● Requirement
Pictures are to be left out, and only the lines from the one with "P2 pin 2: GND -> VI" through the last line of the listing below are to be repeated exactly.
═════ Material shown
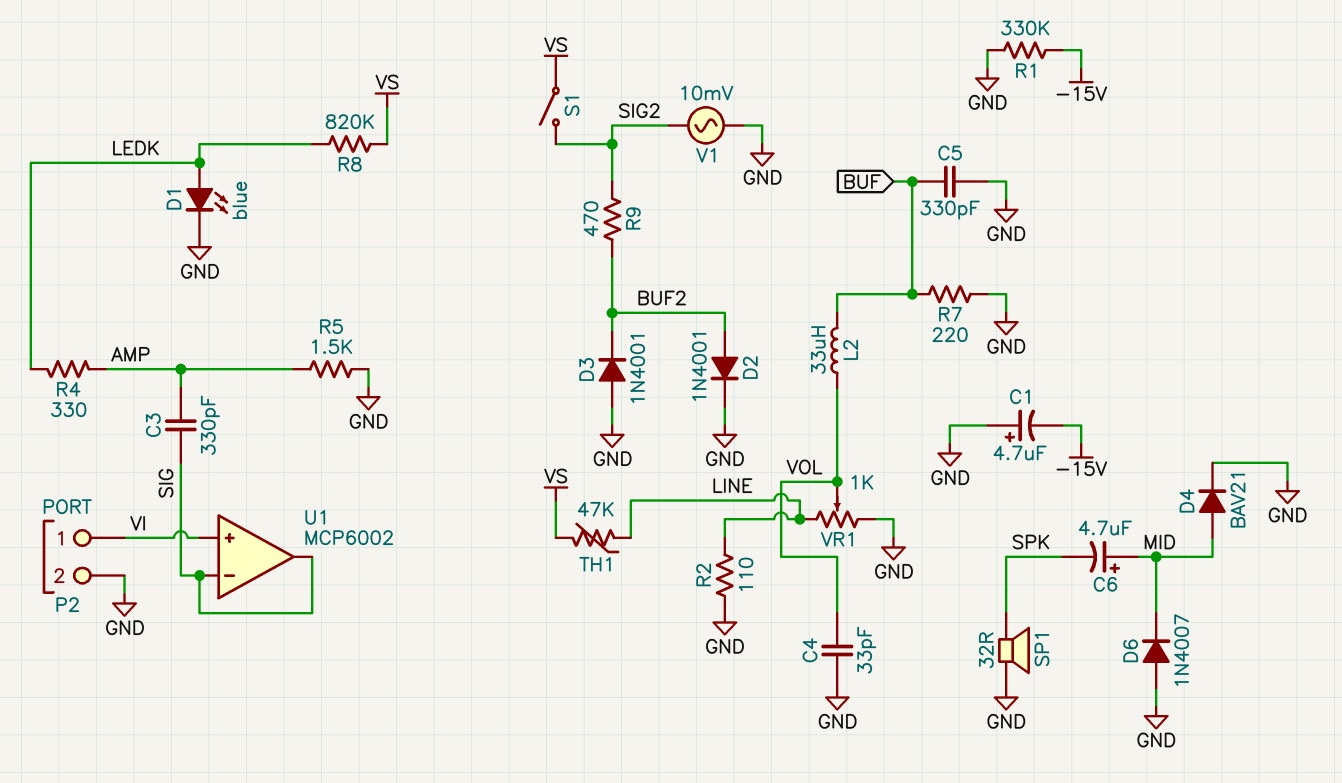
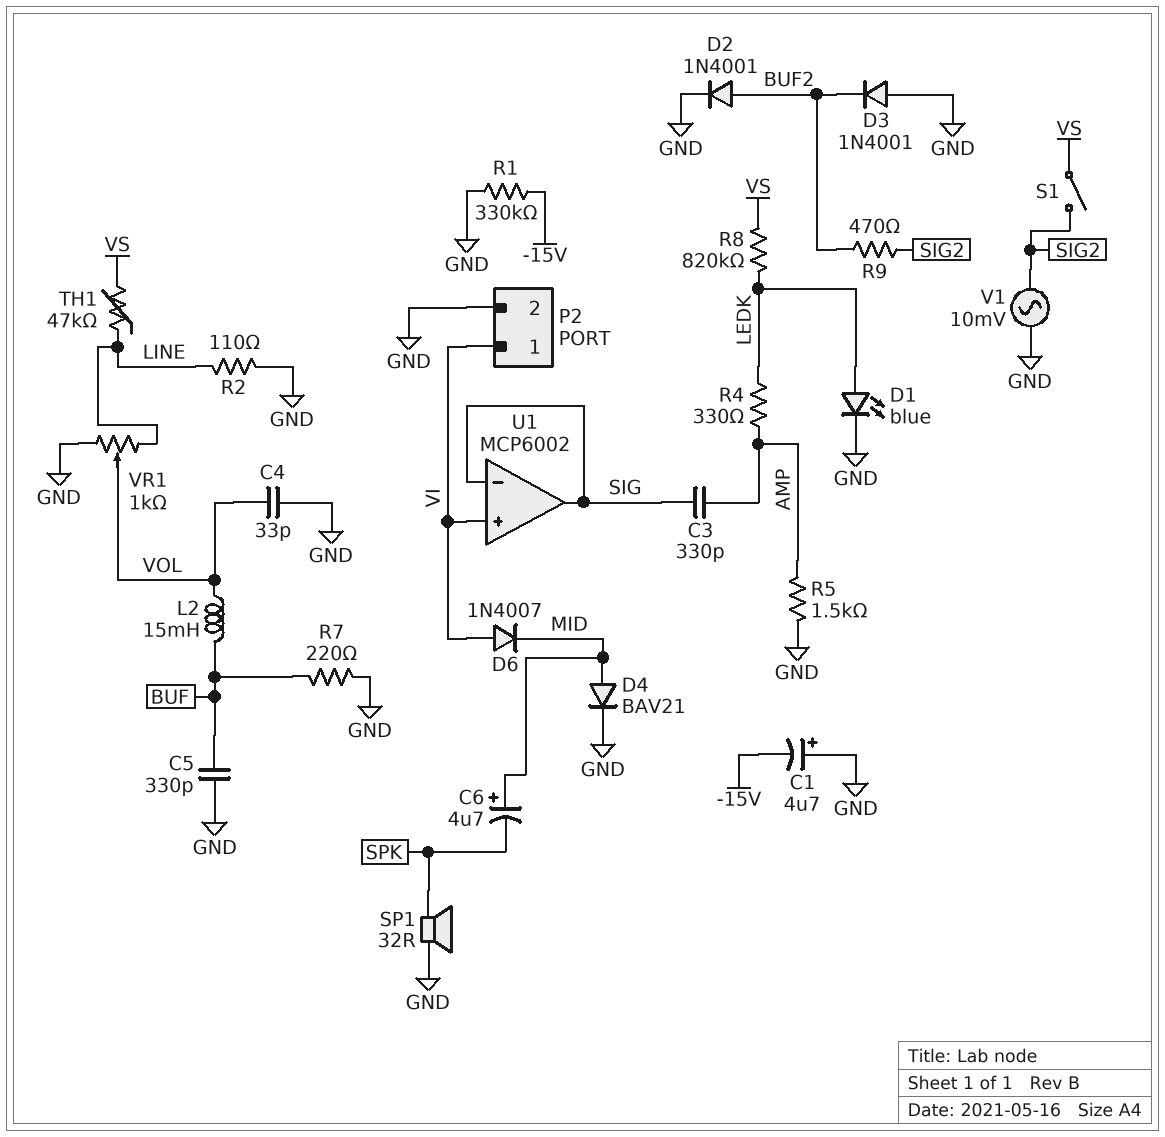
D6: diode 1N4007 (A GND, K MID) -> diode 1N4007 (A VI, K MID)
L2: 33uH (BUF, VOL) -> 15mH (BUF, VOL)

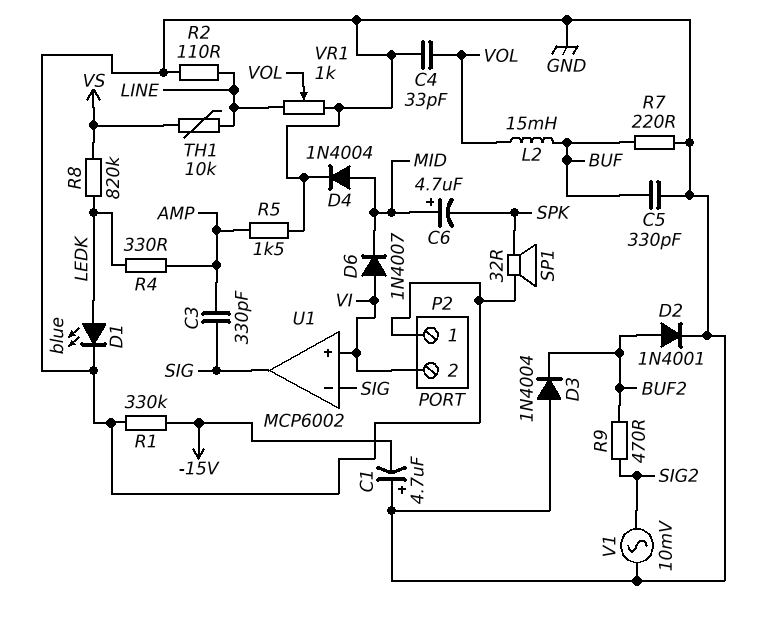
D3: diode 1N4001 (A GND, K BUF2) -> diode 1N4004 (A GND, K BUF2)
D4: diode BAV21 (A MID, K GND) -> diode 1N4004 (A MID, K GND)
P2 pin 1: VI -> GND
P2 pin 2: GND -> VI
S1: switch (SIG2, VS) -> none
TH1: 47k (LINE, VS) -> 10k (LINE, VS)

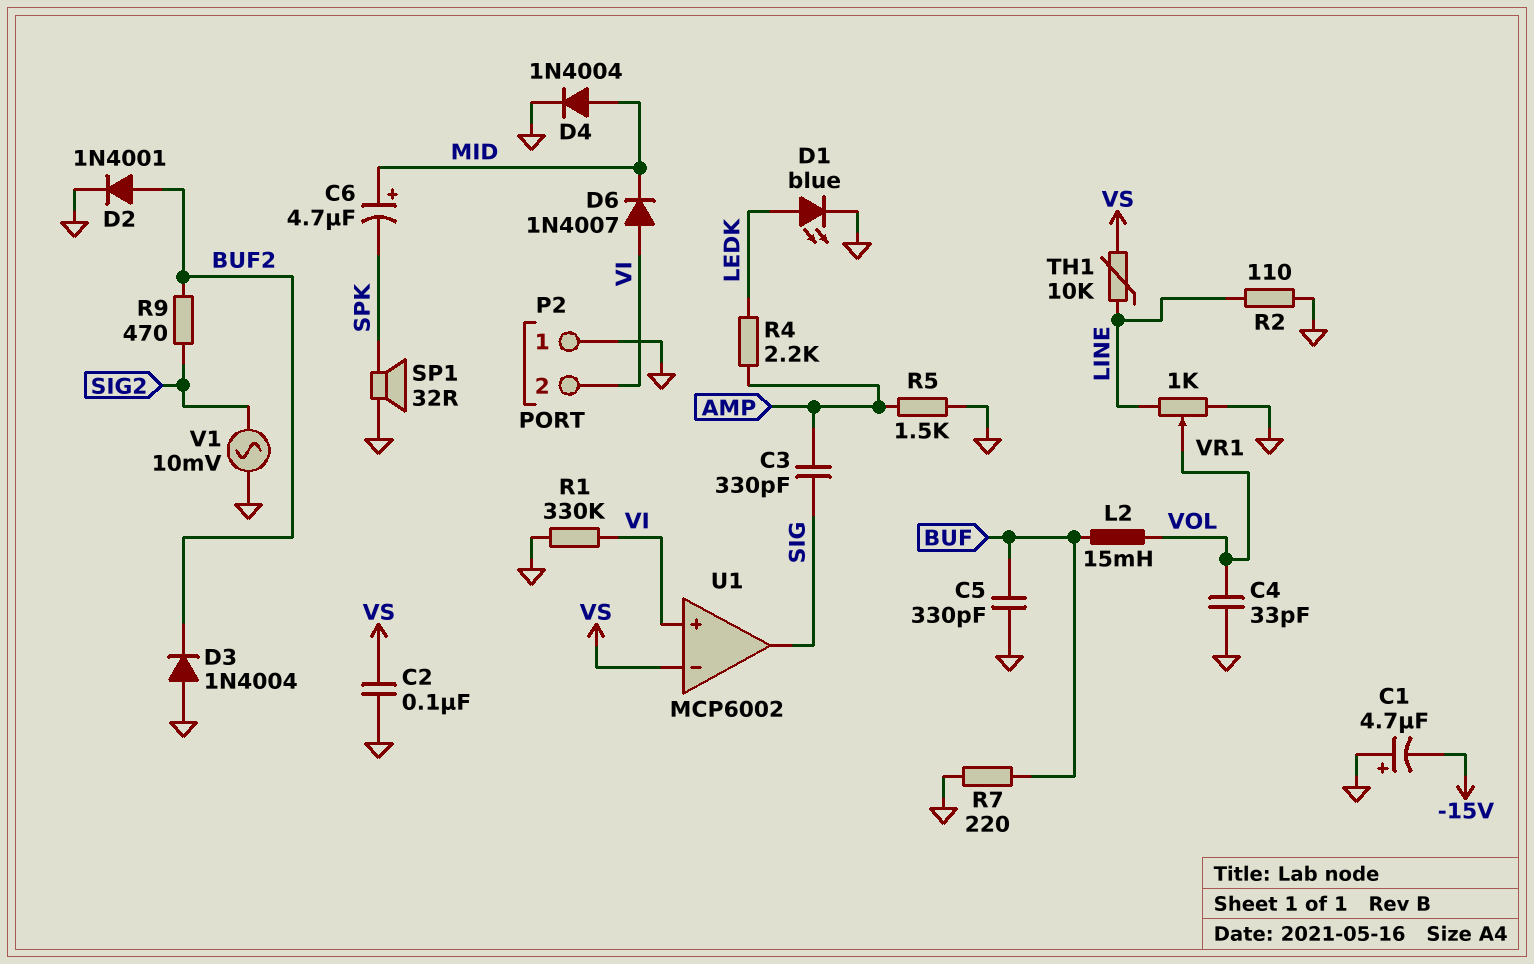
C2: none -> 100nF (GND, VS)
R1: 330k (-15V, GND) -> 330k (GND, VI)
R4: 330 (AMP, LEDK) -> 2.2k (AMP, LEDK)
R8: 820k (LEDK, VS) -> none
U1 pin in-: SIG -> VS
══════════
● The answer
P2 pin 2: GND -> VI
S1: switch (SIG2, VS) -> none
TH1: 47k (LINE, VS) -> 10k (LINE, VS)

C2: none -> 100nF (GND, VS)
R1: 330k (-15V, GND) -> 330k (GND, VI)
R4: 330 (AMP, LEDK) -> 2.2k (AMP, LEDK)
R8: 820k (LEDK, VS) -> none
U1 pin in-: SIG -> VS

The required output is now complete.